» **PROBLEM TO WORK ON**
Check each line of the material. Copy those containing "grey".

» **MATERIAL PROVIDED**

================================

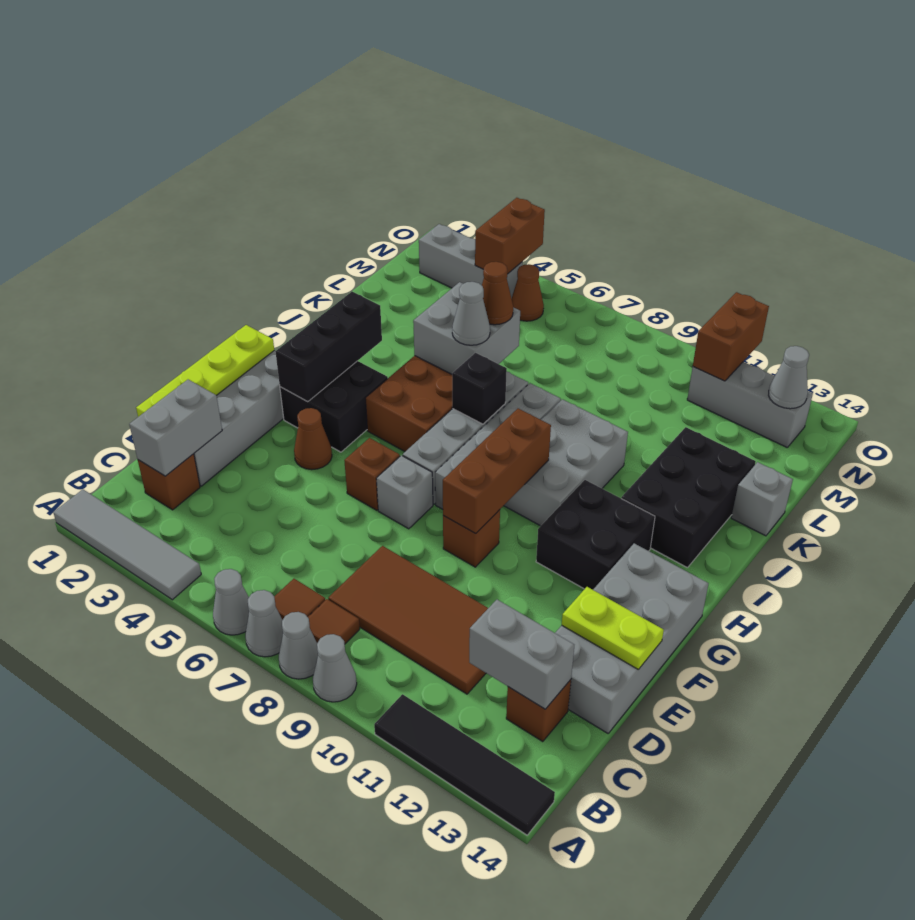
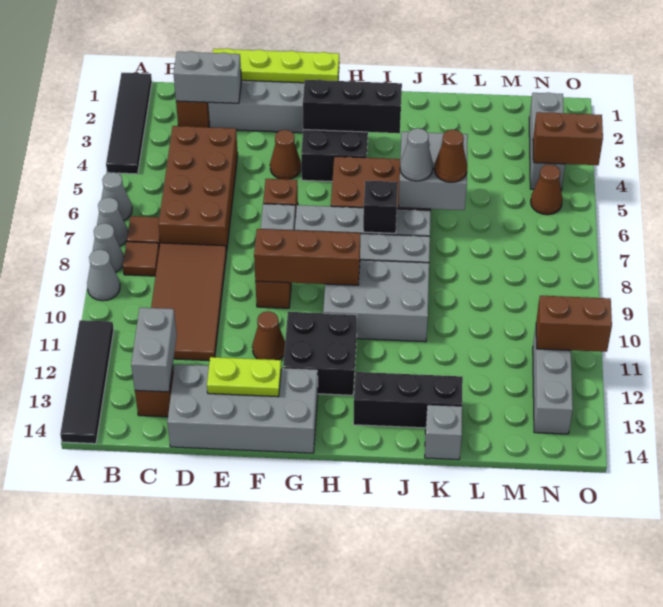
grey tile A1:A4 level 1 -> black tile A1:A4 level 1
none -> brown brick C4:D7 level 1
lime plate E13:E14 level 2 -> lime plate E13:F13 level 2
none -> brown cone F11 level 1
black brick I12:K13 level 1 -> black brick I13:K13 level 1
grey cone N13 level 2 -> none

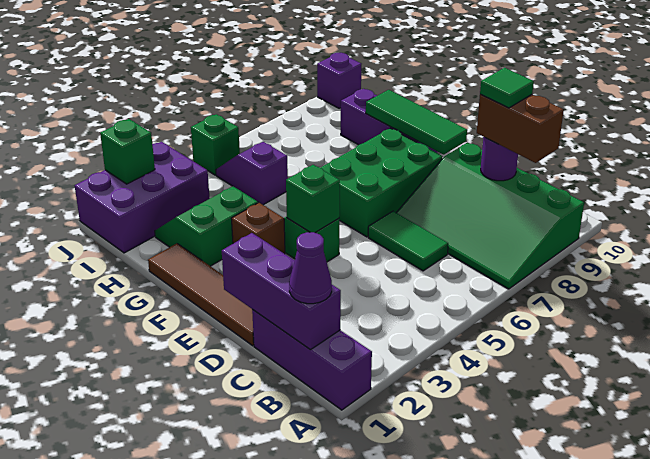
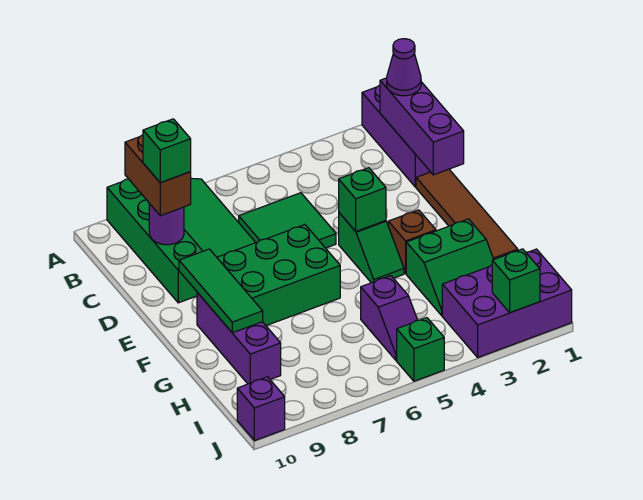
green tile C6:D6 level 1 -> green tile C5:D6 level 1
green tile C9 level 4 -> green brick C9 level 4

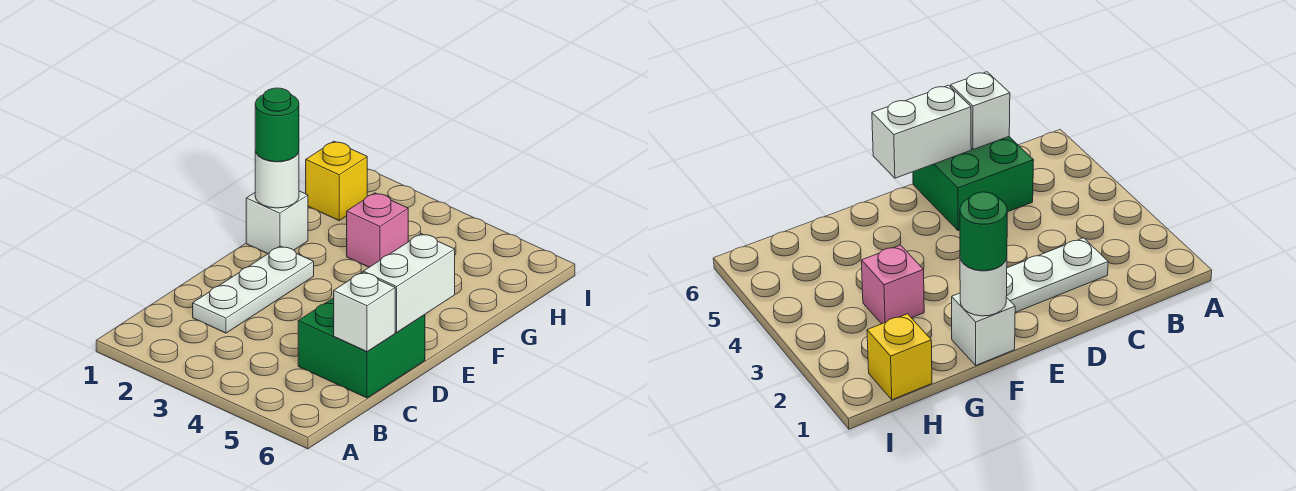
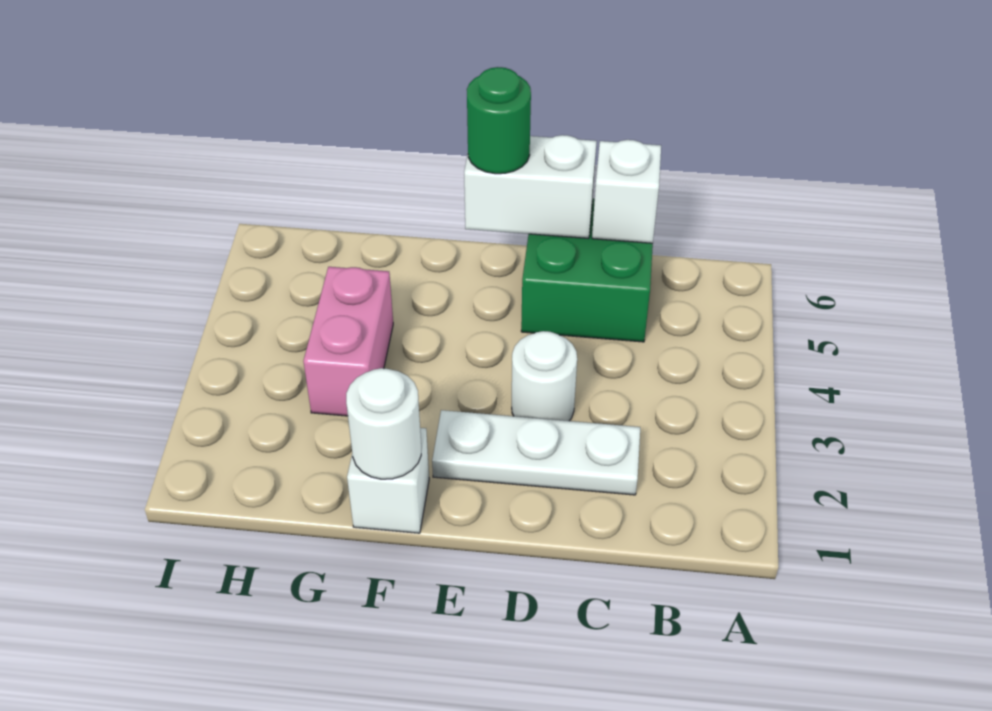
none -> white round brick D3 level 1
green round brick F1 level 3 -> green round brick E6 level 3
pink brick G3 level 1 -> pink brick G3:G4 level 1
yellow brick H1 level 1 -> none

================================

» **RESPONSE TO THE TASK**
grey tile A1:A4 level 1 -> black tile A1:A4 level 1
grey cone N13 level 2 -> none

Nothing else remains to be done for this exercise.